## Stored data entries
— START —

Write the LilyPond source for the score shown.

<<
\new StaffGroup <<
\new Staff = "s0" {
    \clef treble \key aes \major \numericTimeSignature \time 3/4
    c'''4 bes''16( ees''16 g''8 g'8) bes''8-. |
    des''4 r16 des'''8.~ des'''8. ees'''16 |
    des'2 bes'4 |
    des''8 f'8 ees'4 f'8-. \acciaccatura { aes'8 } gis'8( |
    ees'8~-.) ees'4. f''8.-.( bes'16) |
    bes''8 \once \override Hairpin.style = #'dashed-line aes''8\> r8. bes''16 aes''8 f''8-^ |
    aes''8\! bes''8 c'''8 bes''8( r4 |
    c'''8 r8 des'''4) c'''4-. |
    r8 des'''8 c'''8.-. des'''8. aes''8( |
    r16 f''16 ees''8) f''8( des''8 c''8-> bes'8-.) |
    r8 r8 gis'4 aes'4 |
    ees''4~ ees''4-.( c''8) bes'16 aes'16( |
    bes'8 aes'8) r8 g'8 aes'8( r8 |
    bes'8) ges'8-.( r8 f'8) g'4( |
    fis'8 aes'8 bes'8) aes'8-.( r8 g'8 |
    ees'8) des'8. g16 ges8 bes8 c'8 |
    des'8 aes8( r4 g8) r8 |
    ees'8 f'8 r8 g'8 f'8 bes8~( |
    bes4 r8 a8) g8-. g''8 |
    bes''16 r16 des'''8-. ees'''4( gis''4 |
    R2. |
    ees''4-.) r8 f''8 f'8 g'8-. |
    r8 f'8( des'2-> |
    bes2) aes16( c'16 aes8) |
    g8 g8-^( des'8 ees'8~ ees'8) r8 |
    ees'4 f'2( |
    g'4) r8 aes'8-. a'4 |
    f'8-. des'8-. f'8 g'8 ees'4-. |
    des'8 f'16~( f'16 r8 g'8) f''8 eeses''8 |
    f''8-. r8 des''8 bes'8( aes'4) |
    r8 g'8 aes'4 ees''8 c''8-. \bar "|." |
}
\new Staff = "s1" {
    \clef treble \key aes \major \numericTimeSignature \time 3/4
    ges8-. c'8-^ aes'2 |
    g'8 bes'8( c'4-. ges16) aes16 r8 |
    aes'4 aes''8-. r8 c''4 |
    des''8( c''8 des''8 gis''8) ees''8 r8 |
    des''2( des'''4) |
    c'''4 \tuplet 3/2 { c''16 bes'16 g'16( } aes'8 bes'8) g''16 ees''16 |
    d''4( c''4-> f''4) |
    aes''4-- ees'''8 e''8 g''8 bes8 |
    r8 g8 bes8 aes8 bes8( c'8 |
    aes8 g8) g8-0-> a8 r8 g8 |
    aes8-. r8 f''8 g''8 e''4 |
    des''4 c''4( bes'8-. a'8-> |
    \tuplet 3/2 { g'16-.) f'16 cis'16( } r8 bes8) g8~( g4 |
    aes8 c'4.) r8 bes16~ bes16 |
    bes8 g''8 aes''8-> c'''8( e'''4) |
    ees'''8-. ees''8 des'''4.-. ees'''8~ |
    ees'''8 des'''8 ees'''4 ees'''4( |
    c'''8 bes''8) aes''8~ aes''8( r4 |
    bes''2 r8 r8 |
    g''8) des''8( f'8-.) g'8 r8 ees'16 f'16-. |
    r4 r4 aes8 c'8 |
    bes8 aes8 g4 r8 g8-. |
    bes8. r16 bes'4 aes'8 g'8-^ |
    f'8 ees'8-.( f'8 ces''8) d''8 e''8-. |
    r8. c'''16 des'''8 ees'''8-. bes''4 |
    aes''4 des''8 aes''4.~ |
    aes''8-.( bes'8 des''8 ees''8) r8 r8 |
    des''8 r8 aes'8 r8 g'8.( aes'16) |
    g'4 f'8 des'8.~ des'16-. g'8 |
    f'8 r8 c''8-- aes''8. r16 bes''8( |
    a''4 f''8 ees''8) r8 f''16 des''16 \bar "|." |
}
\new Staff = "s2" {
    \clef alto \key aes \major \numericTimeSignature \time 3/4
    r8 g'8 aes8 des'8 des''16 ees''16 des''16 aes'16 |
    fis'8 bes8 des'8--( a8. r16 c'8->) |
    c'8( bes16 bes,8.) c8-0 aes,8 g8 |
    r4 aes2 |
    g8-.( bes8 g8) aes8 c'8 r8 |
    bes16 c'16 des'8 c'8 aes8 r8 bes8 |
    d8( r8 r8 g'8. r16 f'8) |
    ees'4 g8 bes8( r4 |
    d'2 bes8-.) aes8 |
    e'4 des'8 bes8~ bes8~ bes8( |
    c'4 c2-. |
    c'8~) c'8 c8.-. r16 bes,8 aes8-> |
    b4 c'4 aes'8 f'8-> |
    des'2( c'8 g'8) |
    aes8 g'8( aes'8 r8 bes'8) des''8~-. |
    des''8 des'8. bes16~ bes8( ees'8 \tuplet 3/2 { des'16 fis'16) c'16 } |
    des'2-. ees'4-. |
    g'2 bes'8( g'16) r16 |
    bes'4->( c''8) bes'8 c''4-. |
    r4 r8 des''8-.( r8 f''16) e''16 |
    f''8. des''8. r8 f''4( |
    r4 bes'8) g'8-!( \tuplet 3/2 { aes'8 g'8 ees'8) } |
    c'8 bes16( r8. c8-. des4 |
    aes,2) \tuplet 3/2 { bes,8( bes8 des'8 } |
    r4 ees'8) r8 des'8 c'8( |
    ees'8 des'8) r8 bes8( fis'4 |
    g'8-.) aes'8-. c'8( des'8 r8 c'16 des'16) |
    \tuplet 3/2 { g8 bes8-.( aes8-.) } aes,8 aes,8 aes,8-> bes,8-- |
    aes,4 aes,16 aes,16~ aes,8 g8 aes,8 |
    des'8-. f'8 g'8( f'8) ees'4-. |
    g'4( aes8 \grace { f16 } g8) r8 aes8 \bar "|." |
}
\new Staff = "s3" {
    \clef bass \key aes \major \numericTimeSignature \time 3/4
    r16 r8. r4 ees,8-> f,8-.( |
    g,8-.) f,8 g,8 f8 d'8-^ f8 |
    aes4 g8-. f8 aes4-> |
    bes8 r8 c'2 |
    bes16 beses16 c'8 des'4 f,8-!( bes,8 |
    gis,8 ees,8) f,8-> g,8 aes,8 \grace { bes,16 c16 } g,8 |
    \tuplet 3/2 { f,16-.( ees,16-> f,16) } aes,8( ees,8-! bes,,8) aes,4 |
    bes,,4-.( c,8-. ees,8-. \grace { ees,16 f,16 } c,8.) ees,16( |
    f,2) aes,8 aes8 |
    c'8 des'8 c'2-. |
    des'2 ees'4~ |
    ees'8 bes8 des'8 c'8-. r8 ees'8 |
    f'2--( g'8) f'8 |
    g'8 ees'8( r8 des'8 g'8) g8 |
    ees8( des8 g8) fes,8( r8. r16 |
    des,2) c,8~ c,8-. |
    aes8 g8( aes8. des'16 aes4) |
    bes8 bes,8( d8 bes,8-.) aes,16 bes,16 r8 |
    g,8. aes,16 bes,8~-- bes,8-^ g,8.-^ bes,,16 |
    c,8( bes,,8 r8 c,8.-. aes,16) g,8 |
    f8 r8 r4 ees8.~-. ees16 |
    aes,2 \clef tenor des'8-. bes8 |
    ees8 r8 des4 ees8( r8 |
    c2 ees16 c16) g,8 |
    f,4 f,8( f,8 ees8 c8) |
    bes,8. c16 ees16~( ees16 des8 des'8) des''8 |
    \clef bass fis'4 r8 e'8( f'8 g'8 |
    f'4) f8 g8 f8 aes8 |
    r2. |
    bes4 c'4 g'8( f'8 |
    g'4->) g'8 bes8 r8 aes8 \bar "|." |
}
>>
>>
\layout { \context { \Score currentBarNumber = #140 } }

— END —

## THE EXERCISE
Please locate each line in the material above that contains the string "time" and copy those lines. Matching is case-sensitive.

## THE ANSWER
    \clef treble \key aes \major \numericTimeSignature \time 3/4
    \clef treble \key aes \major \numericTimeSignature \time 3/4
    \clef alto \key aes \major \numericTimeSignature \time 3/4
    \clef bass \key aes \major \numericTimeSignature \time 3/4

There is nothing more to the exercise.